Goal of the exercise> Restate word for word the lines of the entries below, starting with the line that holds "camera: 20 degrees left, 5 degrees down" and ending with the line that holds "(487, 103) = (486, 70): brown cap -> none", and no others.

=== Excerpted data ===

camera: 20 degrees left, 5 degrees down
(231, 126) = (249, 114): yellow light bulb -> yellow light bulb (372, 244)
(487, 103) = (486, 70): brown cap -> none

===
=== Excerpted data ===

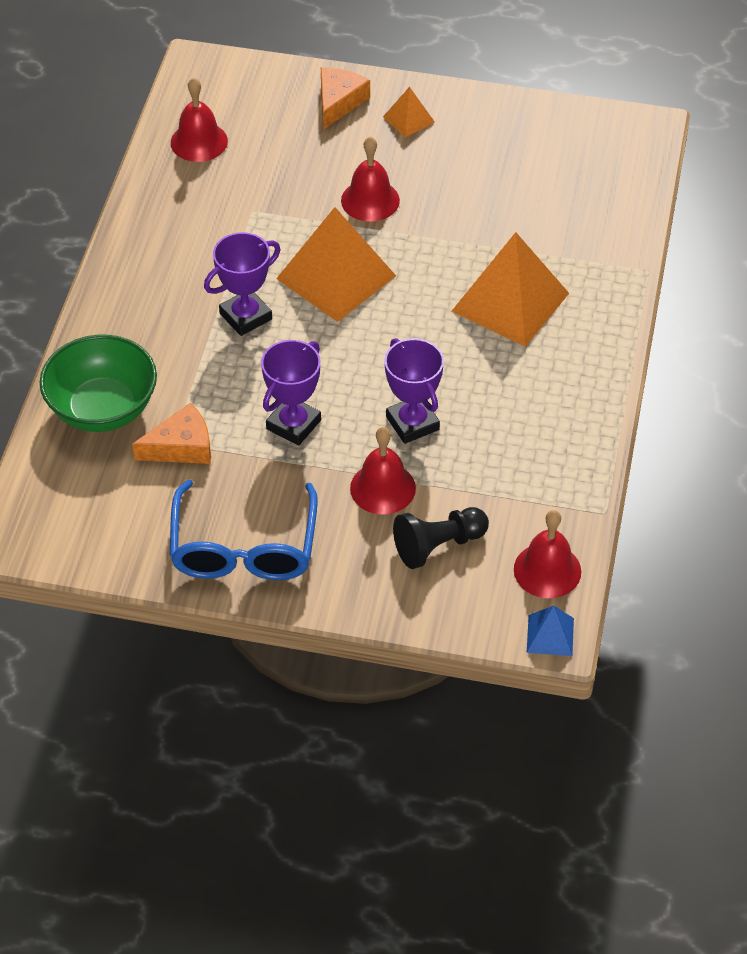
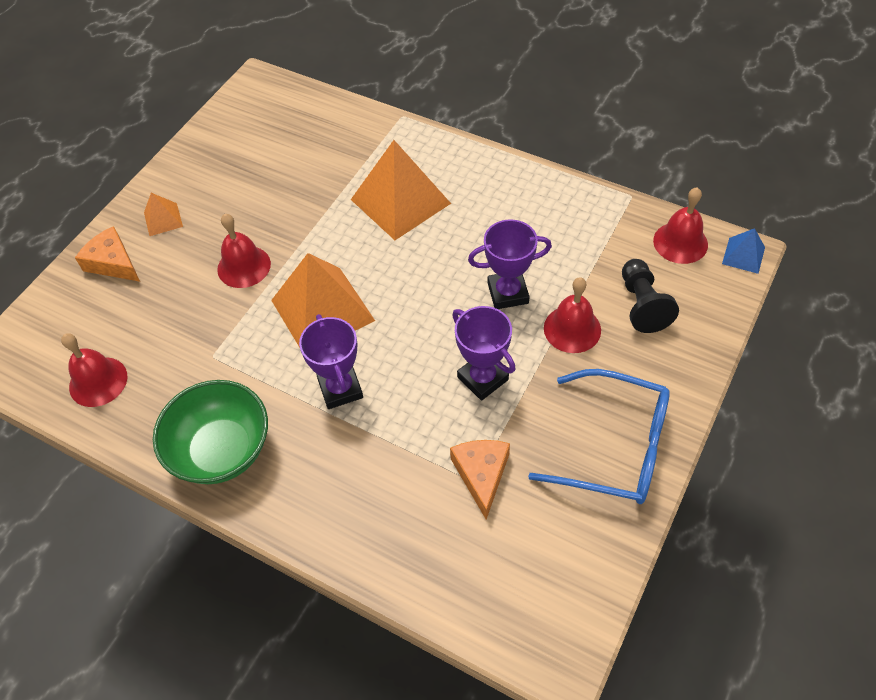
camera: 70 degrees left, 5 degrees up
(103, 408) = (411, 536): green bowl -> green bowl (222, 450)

===

Answer to this exercise>
camera: 20 degrees left, 5 degrees down
(231, 126) = (249, 114): yellow light bulb -> yellow light bulb (372, 244)
(487, 103) = (486, 70): brown cap -> none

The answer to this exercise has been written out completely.